## [DATA SUPPLIED]
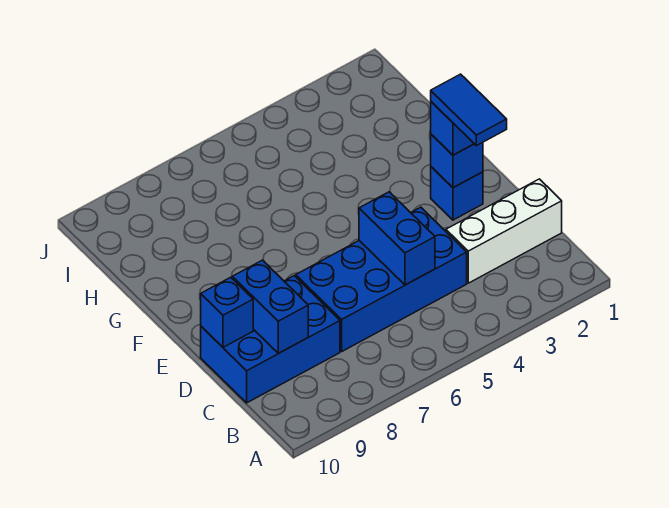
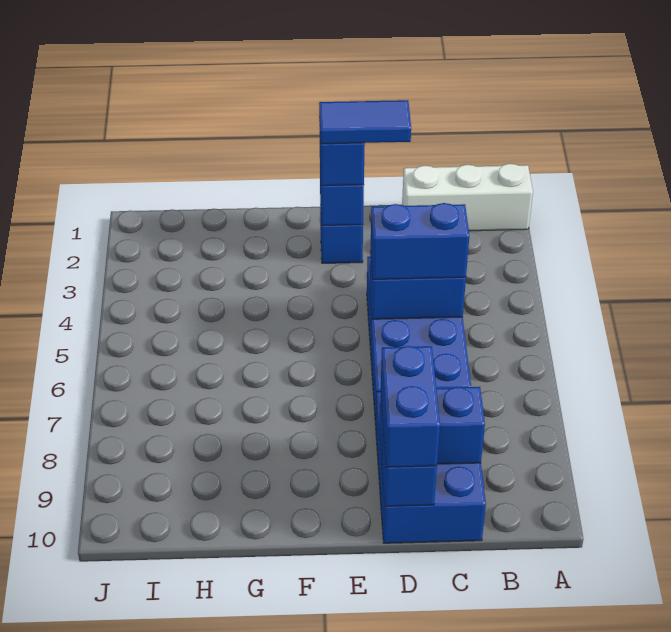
white brick C1:C3 level 1 -> white brick A1:C1 level 1
none -> blue brick C5:D5 level 3
none -> blue brick D9:D10 level 3

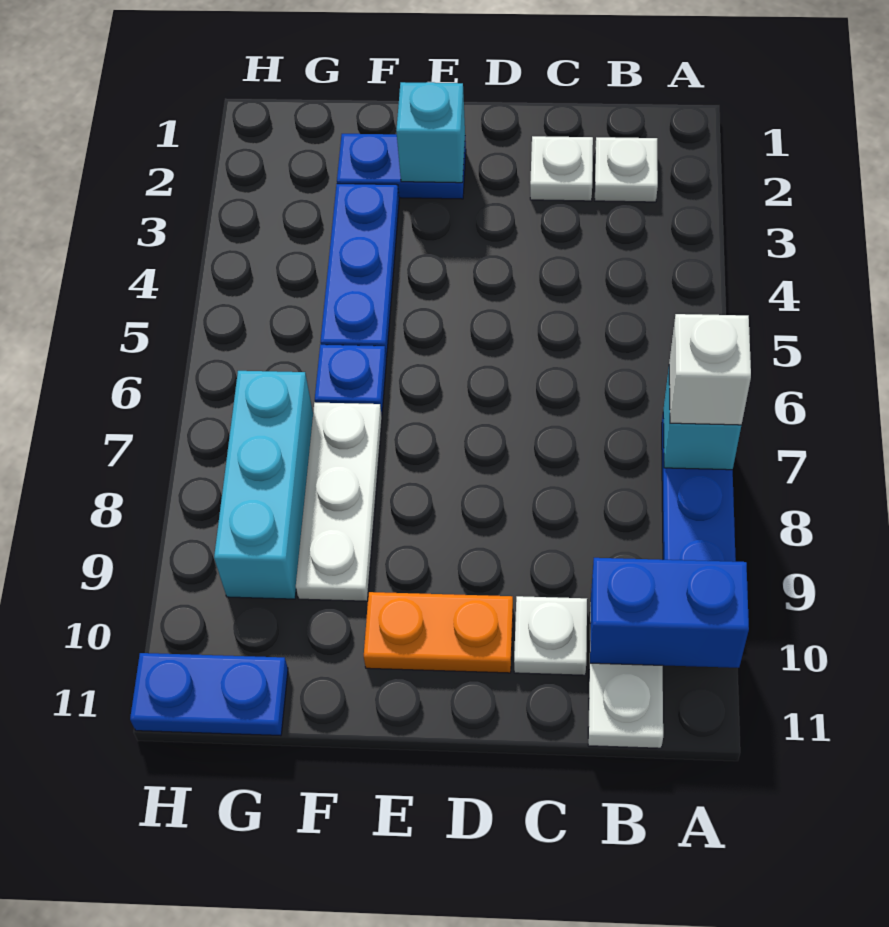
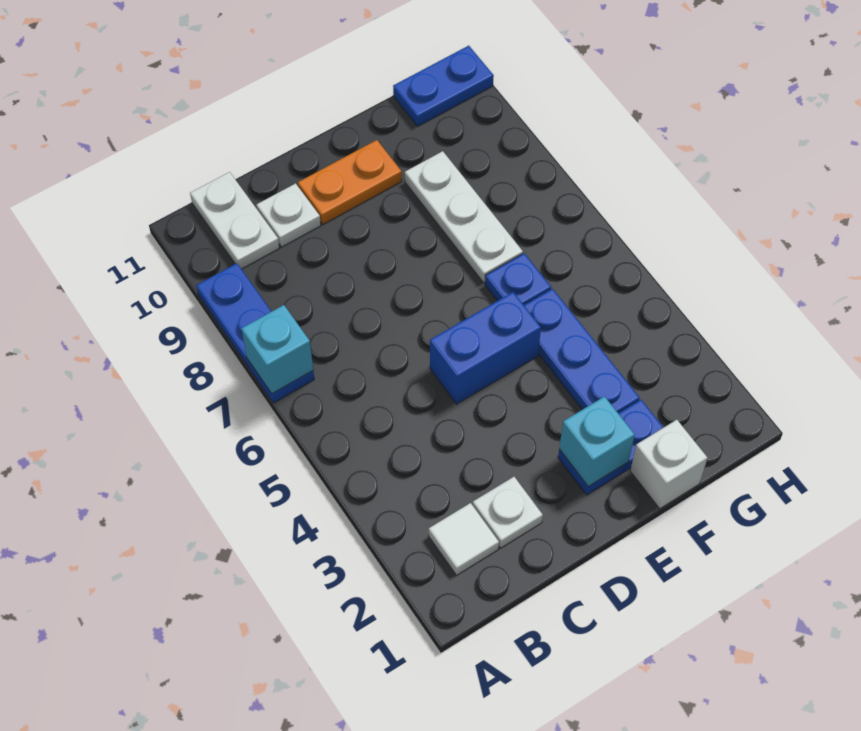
white brick A7 level 3 -> white brick F1 level 1
blue brick A10:B10 level 2 -> blue brick D5:E5 level 1
white plate B2 level 1 -> white tile B2 level 1
cyan brick G7:G9 level 1 -> none

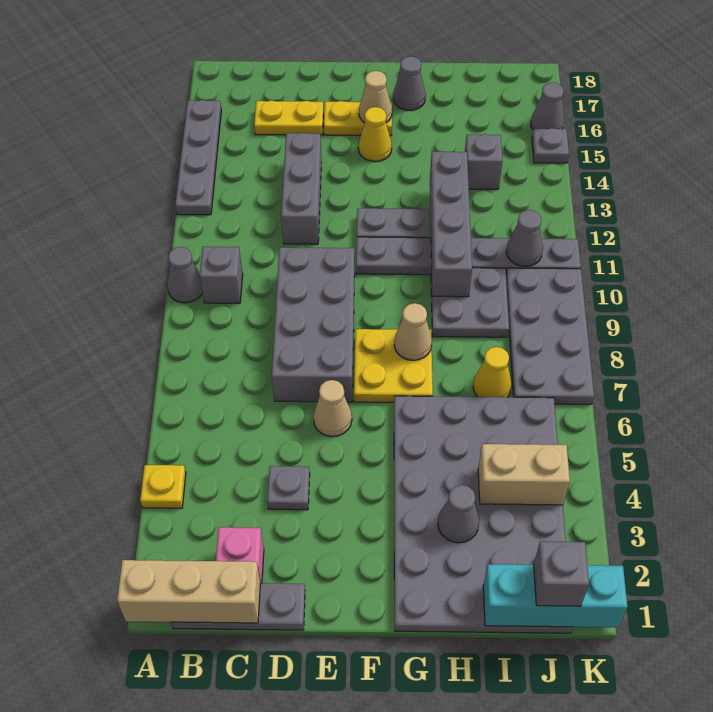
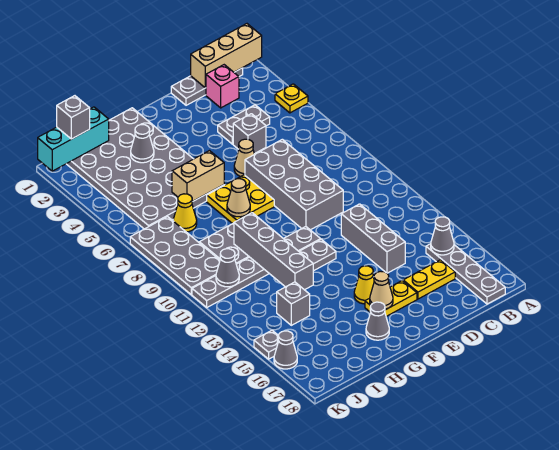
grey cone A10 level 1 -> grey cone B15 level 2
grey plate A13:A16 level 1 -> grey plate B15:B18 level 1
grey brick B10 level 1 -> grey brick D5 level 1
grey plate D4 level 1 -> grey plate C4:D4 level 1
tan brick I4:J4 level 2 -> tan brick G6:H6 level 2

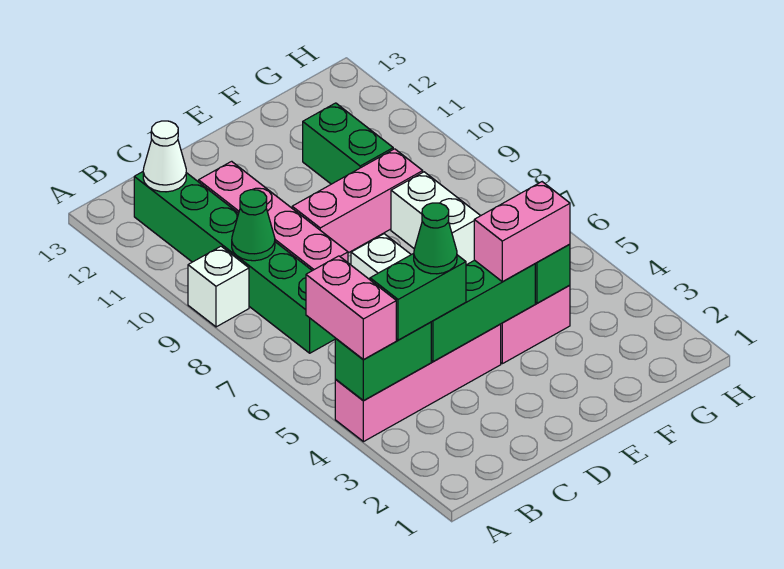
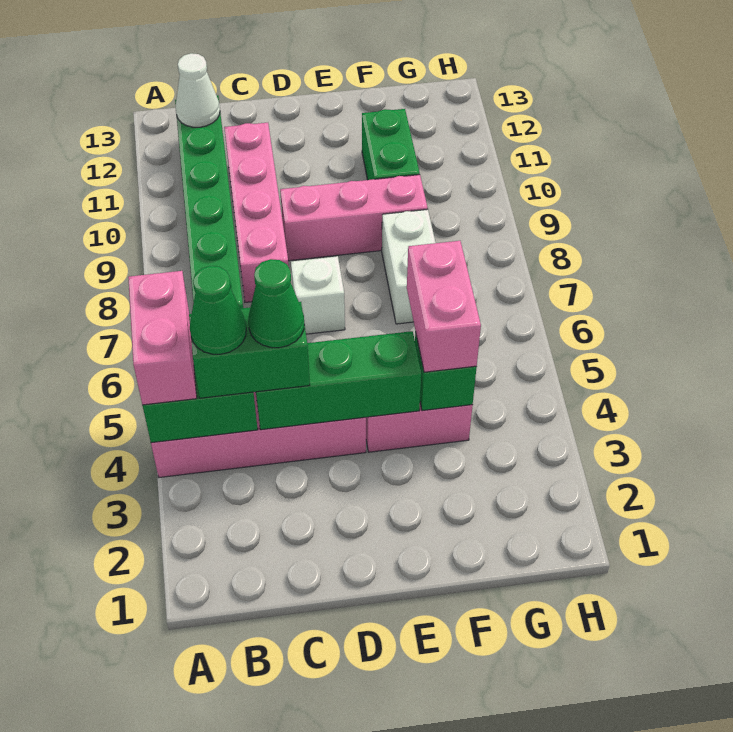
white brick A9 level 1 -> none
green cone B9 level 2 -> green cone B4 level 4
pink brick E4:F4 level 3 -> pink brick F4:F5 level 3

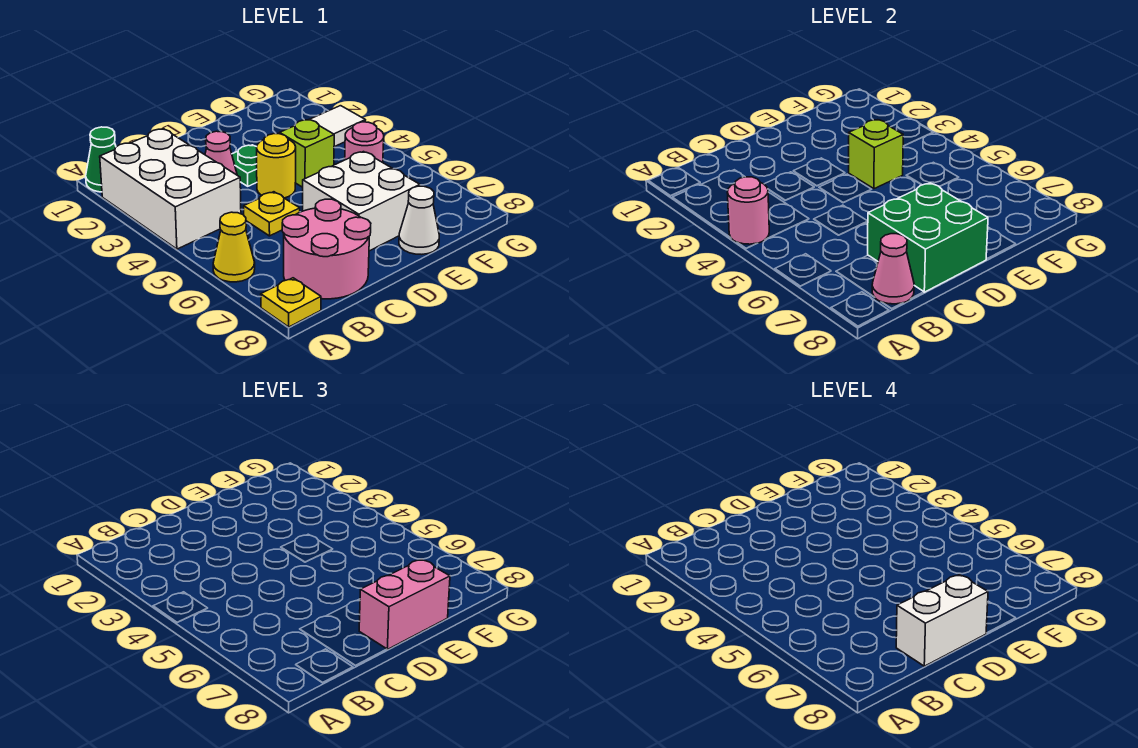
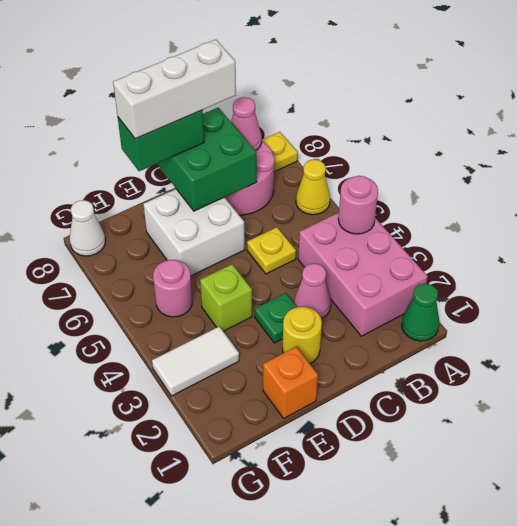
white brick A2:B4 level 1 -> pink brick A2:B4 level 1
white brick C8:D8 level 4 -> white brick C8:E8 level 4
yellow round brick D4 level 1 -> yellow round brick D2 level 1
pink brick D8:E8 level 3 -> green brick D8:E8 level 3
none -> orange brick E1 level 1
lime brick E4 level 2 -> none
white cone E8 level 1 -> white cone G8 level 1

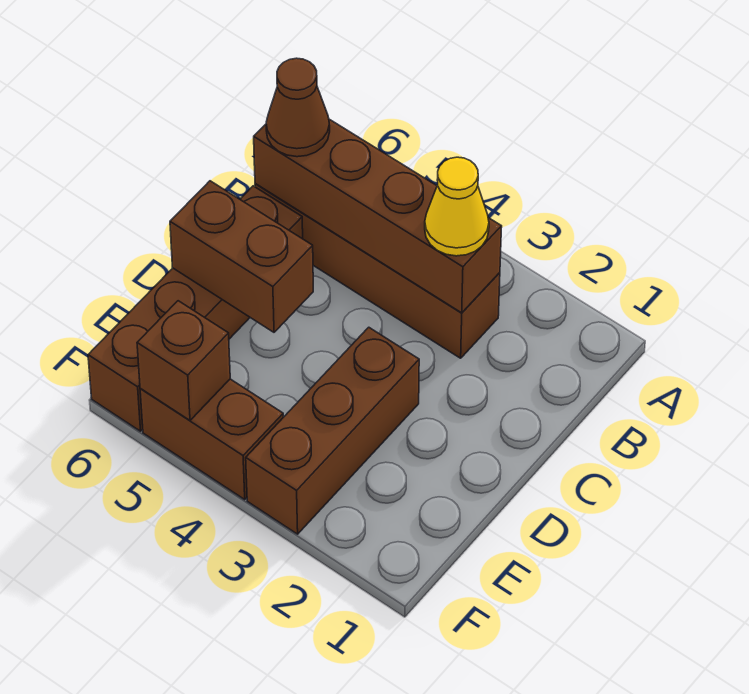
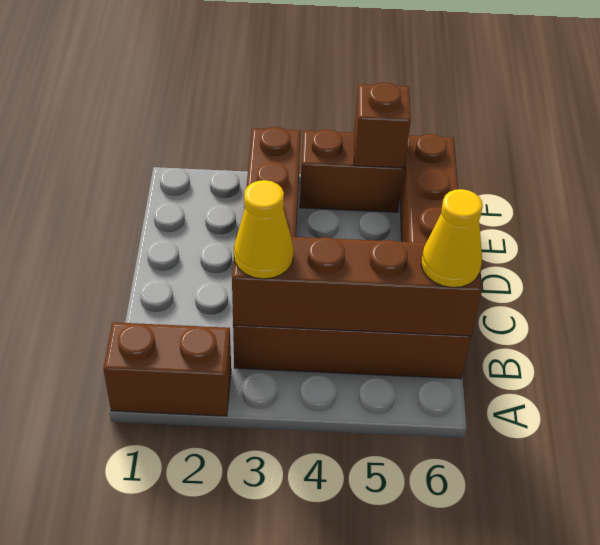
brown cone B6 level 3 -> yellow cone B6 level 3
brown brick D5:D6 level 2 -> brown brick A1:A2 level 1

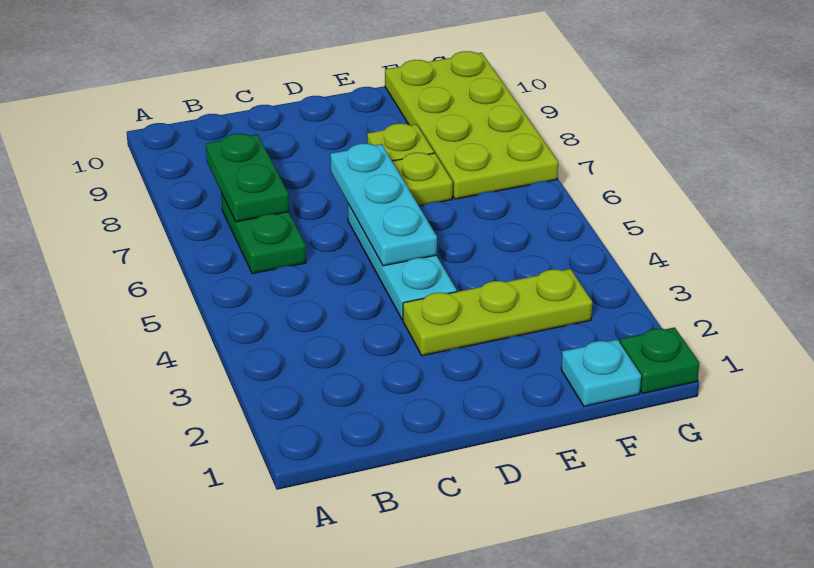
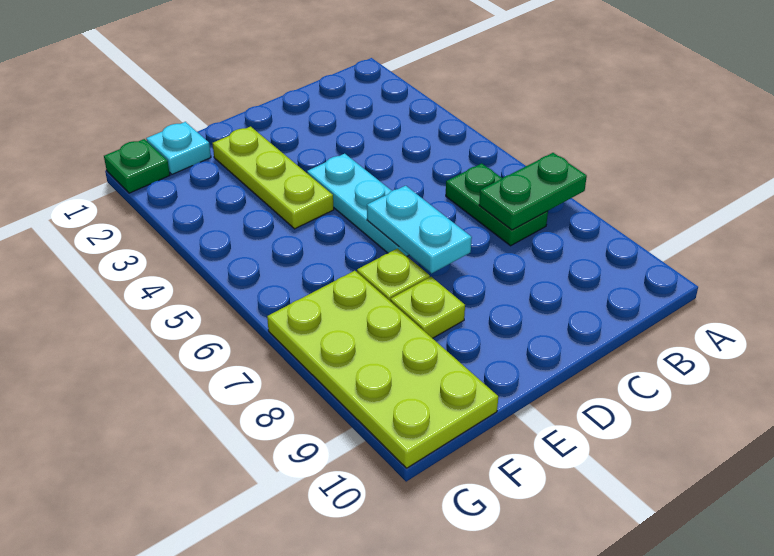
green plate B7:B8 level 2 -> green plate A7:B7 level 2
lime plate D3:F3 level 1 -> lime plate E2:E4 level 1
cyan plate D5:D7 level 2 -> cyan plate D6:D7 level 2

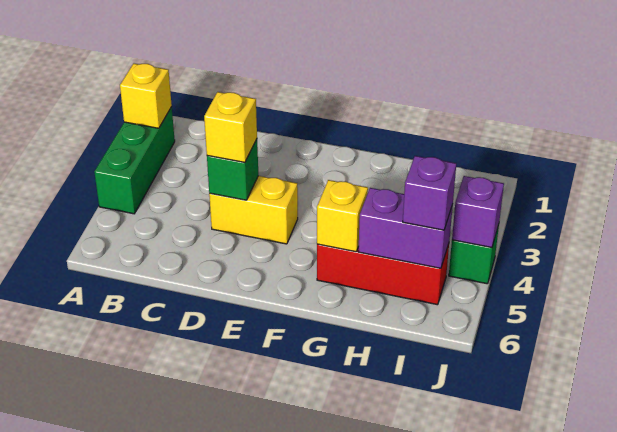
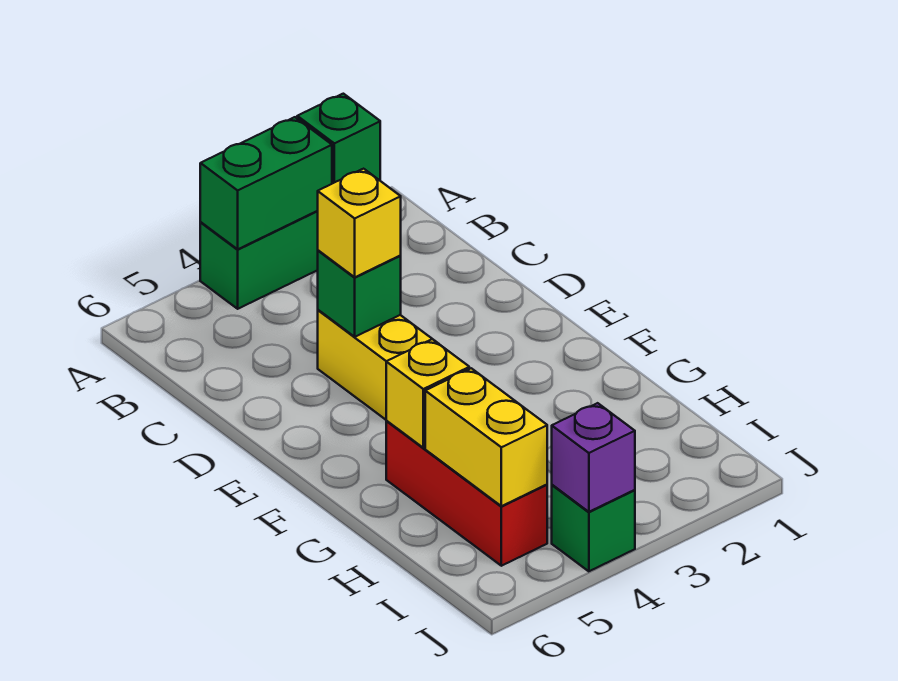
yellow brick A2 level 2 -> green brick A2 level 2
none -> green brick A3:A4 level 2
purple brick H5:I5 level 2 -> yellow brick H5:I5 level 2
purple brick I5 level 3 -> none

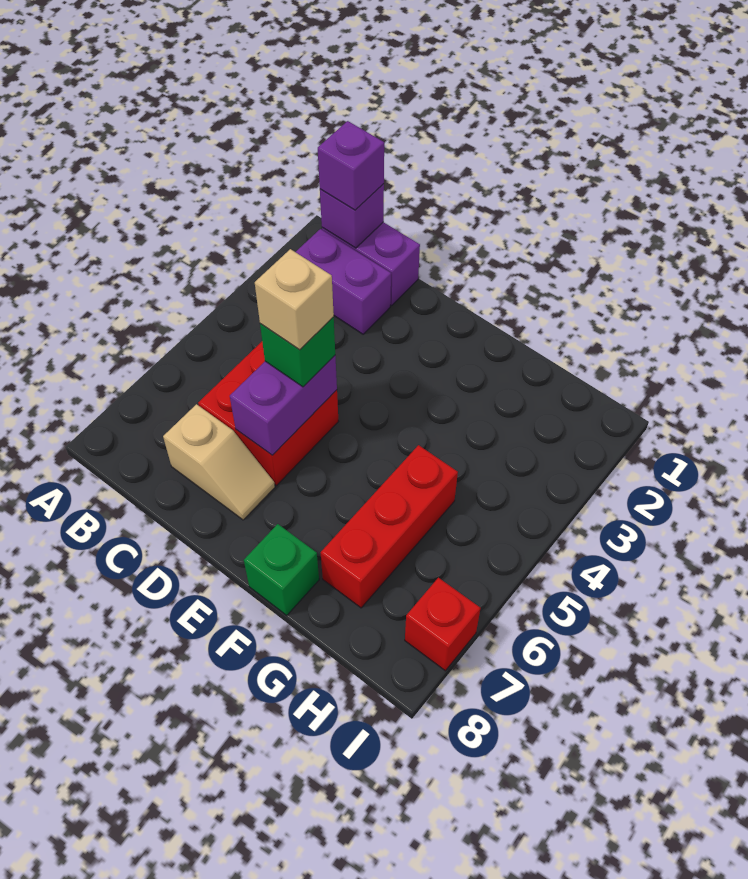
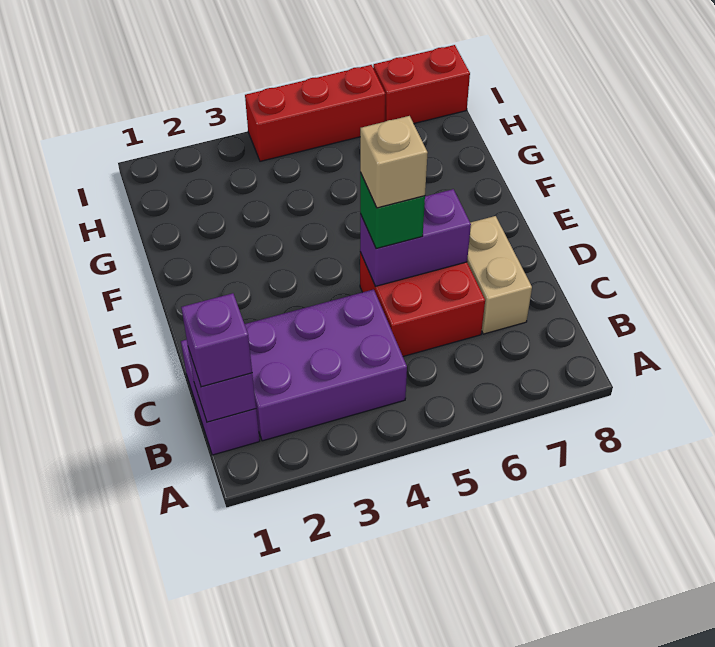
purple brick B2:C2 level 1 -> purple brick B2:C4 level 1
tan slope C7:D7 level 1 top C -> tan brick C7:D7 level 1
green brick F8 level 1 -> none
red brick G5:G7 level 1 -> red brick I4:I6 level 1
red brick I7 level 1 -> red brick I7:I8 level 1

## [EXERCISE AIM]
Repeat every entry above exactly as written and omit any pictures it holds.

## [RESULT BELOW]
white brick C1:C3 level 1 -> white brick A1:C1 level 1
none -> blue brick C5:D5 level 3
none -> blue brick D9:D10 level 3

white brick A7 level 3 -> white brick F1 level 1
blue brick A10:B10 level 2 -> blue brick D5:E5 level 1
white plate B2 level 1 -> white tile B2 level 1
cyan brick G7:G9 level 1 -> none

grey cone A10 level 1 -> grey cone B15 level 2
grey plate A13:A16 level 1 -> grey plate B15:B18 level 1
grey brick B10 level 1 -> grey brick D5 level 1
grey plate D4 level 1 -> grey plate C4:D4 level 1
tan brick I4:J4 level 2 -> tan brick G6:H6 level 2

white brick A9 level 1 -> none
green cone B9 level 2 -> green cone B4 level 4
pink brick E4:F4 level 3 -> pink brick F4:F5 level 3

white brick A2:B4 level 1 -> pink brick A2:B4 level 1
white brick C8:D8 level 4 -> white brick C8:E8 level 4
yellow round brick D4 level 1 -> yellow round brick D2 level 1
pink brick D8:E8 level 3 -> green brick D8:E8 level 3
none -> orange brick E1 level 1
lime brick E4 level 2 -> none
white cone E8 level 1 -> white cone G8 level 1

brown cone B6 level 3 -> yellow cone B6 level 3
brown brick D5:D6 level 2 -> brown brick A1:A2 level 1

green plate B7:B8 level 2 -> green plate A7:B7 level 2
lime plate D3:F3 level 1 -> lime plate E2:E4 level 1
cyan plate D5:D7 level 2 -> cyan plate D6:D7 level 2

yellow brick A2 level 2 -> green brick A2 level 2
none -> green brick A3:A4 level 2
purple brick H5:I5 level 2 -> yellow brick H5:I5 level 2
purple brick I5 level 3 -> none

purple brick B2:C2 level 1 -> purple brick B2:C4 level 1
tan slope C7:D7 level 1 top C -> tan brick C7:D7 level 1
green brick F8 level 1 -> none
red brick G5:G7 level 1 -> red brick I4:I6 level 1
red brick I7 level 1 -> red brick I7:I8 level 1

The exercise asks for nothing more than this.